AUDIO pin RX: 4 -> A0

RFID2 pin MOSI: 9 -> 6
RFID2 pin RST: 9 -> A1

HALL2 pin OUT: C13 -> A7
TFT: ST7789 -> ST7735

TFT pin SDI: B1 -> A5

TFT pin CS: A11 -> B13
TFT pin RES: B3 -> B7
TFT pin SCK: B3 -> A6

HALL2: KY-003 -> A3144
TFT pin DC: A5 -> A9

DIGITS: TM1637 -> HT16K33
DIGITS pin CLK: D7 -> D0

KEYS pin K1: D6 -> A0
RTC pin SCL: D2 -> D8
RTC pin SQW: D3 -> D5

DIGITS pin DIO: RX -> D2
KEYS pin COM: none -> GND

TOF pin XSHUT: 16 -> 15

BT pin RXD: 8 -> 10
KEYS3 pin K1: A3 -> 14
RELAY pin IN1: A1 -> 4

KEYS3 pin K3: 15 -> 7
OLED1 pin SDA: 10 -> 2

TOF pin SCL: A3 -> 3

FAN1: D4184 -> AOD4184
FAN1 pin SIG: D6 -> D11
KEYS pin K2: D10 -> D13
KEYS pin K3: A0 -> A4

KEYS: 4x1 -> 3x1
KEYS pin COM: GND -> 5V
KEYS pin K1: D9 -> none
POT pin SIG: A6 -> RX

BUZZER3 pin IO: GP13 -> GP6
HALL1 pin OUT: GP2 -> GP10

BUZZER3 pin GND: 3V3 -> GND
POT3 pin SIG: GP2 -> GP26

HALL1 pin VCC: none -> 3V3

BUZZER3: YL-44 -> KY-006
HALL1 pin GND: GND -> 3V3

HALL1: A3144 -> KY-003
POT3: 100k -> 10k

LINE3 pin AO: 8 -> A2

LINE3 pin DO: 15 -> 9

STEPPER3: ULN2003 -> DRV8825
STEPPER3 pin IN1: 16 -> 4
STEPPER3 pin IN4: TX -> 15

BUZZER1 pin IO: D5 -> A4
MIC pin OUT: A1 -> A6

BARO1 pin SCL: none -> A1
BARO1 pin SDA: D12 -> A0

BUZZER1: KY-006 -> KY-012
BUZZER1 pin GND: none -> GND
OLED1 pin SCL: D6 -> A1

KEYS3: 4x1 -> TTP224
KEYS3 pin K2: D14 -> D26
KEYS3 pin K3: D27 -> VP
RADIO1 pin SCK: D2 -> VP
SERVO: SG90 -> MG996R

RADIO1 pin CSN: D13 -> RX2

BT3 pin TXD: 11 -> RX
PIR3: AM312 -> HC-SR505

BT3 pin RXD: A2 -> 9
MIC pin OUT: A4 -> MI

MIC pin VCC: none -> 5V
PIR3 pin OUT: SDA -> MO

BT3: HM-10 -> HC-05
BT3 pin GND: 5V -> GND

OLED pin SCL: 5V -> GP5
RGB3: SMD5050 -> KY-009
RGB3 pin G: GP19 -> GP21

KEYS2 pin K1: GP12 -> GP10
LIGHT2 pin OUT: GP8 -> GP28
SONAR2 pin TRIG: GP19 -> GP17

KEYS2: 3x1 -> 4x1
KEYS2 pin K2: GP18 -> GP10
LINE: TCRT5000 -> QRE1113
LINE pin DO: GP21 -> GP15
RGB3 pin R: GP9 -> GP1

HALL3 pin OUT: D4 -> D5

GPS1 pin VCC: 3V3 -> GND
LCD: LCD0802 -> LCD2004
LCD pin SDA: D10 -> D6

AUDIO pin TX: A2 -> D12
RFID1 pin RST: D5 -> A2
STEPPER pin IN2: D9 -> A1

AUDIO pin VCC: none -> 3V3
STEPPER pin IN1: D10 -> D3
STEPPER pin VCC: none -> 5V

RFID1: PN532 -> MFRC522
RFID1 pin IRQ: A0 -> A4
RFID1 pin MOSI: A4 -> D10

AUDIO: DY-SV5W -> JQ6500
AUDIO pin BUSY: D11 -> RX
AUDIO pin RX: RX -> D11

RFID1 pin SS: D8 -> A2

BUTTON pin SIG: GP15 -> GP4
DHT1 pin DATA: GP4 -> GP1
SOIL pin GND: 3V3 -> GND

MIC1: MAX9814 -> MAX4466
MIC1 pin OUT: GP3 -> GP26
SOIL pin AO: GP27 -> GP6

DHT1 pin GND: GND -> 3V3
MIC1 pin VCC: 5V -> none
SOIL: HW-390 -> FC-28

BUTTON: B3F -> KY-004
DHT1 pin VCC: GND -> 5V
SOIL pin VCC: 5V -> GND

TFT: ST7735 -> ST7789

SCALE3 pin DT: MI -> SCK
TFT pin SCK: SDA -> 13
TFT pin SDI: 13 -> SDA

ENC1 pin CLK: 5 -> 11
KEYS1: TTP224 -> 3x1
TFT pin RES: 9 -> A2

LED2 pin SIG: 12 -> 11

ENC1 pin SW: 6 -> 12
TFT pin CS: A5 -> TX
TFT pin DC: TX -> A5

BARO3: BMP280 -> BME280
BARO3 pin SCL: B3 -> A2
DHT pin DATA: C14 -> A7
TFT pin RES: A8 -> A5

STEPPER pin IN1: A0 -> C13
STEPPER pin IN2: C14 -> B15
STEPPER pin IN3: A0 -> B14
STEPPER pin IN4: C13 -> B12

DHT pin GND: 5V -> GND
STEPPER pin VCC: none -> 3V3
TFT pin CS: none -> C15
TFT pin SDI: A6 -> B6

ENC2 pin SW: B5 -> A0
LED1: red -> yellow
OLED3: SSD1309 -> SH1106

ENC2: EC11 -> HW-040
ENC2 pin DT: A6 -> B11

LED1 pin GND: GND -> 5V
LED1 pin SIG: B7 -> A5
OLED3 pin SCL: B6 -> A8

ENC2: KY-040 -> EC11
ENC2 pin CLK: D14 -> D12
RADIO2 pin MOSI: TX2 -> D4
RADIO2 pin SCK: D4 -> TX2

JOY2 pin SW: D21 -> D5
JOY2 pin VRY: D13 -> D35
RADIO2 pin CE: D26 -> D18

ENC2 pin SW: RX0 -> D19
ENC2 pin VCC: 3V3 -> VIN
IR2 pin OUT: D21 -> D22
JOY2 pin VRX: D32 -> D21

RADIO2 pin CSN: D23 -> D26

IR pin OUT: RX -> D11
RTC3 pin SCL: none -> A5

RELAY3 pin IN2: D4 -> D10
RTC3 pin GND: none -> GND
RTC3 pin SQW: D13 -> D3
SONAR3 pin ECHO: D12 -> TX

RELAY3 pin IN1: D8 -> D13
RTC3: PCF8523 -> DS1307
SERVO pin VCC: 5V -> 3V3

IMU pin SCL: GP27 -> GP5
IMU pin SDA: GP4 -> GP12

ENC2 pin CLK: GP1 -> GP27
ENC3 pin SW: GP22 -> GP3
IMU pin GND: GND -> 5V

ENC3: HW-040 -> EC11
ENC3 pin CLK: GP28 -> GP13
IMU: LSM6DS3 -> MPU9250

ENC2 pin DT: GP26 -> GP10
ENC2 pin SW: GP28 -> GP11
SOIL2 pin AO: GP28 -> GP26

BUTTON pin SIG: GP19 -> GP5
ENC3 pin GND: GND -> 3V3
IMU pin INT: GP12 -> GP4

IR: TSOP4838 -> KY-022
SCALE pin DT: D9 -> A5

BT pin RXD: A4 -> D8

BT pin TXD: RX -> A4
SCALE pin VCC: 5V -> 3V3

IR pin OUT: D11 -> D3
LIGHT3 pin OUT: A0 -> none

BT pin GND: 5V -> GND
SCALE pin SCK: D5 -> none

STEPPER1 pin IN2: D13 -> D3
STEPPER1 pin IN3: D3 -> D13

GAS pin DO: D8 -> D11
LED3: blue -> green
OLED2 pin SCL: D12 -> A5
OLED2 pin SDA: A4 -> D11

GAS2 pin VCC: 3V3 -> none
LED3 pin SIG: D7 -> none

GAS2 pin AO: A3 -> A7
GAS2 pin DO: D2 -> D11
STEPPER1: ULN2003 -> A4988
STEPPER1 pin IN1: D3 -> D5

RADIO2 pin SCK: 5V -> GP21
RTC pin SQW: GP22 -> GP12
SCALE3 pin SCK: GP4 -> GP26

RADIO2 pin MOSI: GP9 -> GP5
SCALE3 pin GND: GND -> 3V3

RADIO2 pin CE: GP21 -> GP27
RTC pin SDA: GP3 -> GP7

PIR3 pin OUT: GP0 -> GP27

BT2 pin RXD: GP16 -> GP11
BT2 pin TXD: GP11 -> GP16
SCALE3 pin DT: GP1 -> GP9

ASSIGNMENT: Could you return exactly the lines above from the line with "KEYS3 pin K3: D27 -> VP" to the line with "IR2 pin OUT: D21 -> D22", both included, and nothing else?

SOLUTION BELOW:
KEYS3 pin K3: D27 -> VP
RADIO1 pin SCK: D2 -> VP
SERVO: SG90 -> MG996R

RADIO1 pin CSN: D13 -> RX2

BT3 pin TXD: 11 -> RX
PIR3: AM312 -> HC-SR505

BT3 pin RXD: A2 -> 9
MIC pin OUT: A4 -> MI

MIC pin VCC: none -> 5V
PIR3 pin OUT: SDA -> MO

BT3: HM-10 -> HC-05
BT3 pin GND: 5V -> GND

OLED pin SCL: 5V -> GP5
RGB3: SMD5050 -> KY-009
RGB3 pin G: GP19 -> GP21

KEYS2 pin K1: GP12 -> GP10
LIGHT2 pin OUT: GP8 -> GP28
SONAR2 pin TRIG: GP19 -> GP17

KEYS2: 3x1 -> 4x1
KEYS2 pin K2: GP18 -> GP10
LINE: TCRT5000 -> QRE1113
LINE pin DO: GP21 -> GP15
RGB3 pin R: GP9 -> GP1

HALL3 pin OUT: D4 -> D5

GPS1 pin VCC: 3V3 -> GND
LCD: LCD0802 -> LCD2004
LCD pin SDA: D10 -> D6

AUDIO pin TX: A2 -> D12
RFID1 pin RST: D5 -> A2
STEPPER pin IN2: D9 -> A1

AUDIO pin VCC: none -> 3V3
STEPPER pin IN1: D10 -> D3
STEPPER pin VCC: none -> 5V

RFID1: PN532 -> MFRC522
RFID1 pin IRQ: A0 -> A4
RFID1 pin MOSI: A4 -> D10

AUDIO: DY-SV5W -> JQ6500
AUDIO pin BUSY: D11 -> RX
AUDIO pin RX: RX -> D11

RFID1 pin SS: D8 -> A2

BUTTON pin SIG: GP15 -> GP4
DHT1 pin DATA: GP4 -> GP1
SOIL pin GND: 3V3 -> GND

MIC1: MAX9814 -> MAX4466
MIC1 pin OUT: GP3 -> GP26
SOIL pin AO: GP27 -> GP6

DHT1 pin GND: GND -> 3V3
MIC1 pin VCC: 5V -> none
SOIL: HW-390 -> FC-28

BUTTON: B3F -> KY-004
DHT1 pin VCC: GND -> 5V
SOIL pin VCC: 5V -> GND

TFT: ST7735 -> ST7789

SCALE3 pin DT: MI -> SCK
TFT pin SCK: SDA -> 13
TFT pin SDI: 13 -> SDA

ENC1 pin CLK: 5 -> 11
KEYS1: TTP224 -> 3x1
TFT pin RES: 9 -> A2

LED2 pin SIG: 12 -> 11

ENC1 pin SW: 6 -> 12
TFT pin CS: A5 -> TX
TFT pin DC: TX -> A5

BARO3: BMP280 -> BME280
BARO3 pin SCL: B3 -> A2
DHT pin DATA: C14 -> A7
TFT pin RES: A8 -> A5

STEPPER pin IN1: A0 -> C13
STEPPER pin IN2: C14 -> B15
STEPPER pin IN3: A0 -> B14
STEPPER pin IN4: C13 -> B12

DHT pin GND: 5V -> GND
STEPPER pin VCC: none -> 3V3
TFT pin CS: none -> C15
TFT pin SDI: A6 -> B6

ENC2 pin SW: B5 -> A0
LED1: red -> yellow
OLED3: SSD1309 -> SH1106

ENC2: EC11 -> HW-040
ENC2 pin DT: A6 -> B11

LED1 pin GND: GND -> 5V
LED1 pin SIG: B7 -> A5
OLED3 pin SCL: B6 -> A8

ENC2: KY-040 -> EC11
ENC2 pin CLK: D14 -> D12
RADIO2 pin MOSI: TX2 -> D4
RADIO2 pin SCK: D4 -> TX2

JOY2 pin SW: D21 -> D5
JOY2 pin VRY: D13 -> D35
RADIO2 pin CE: D26 -> D18

ENC2 pin SW: RX0 -> D19
ENC2 pin VCC: 3V3 -> VIN
IR2 pin OUT: D21 -> D22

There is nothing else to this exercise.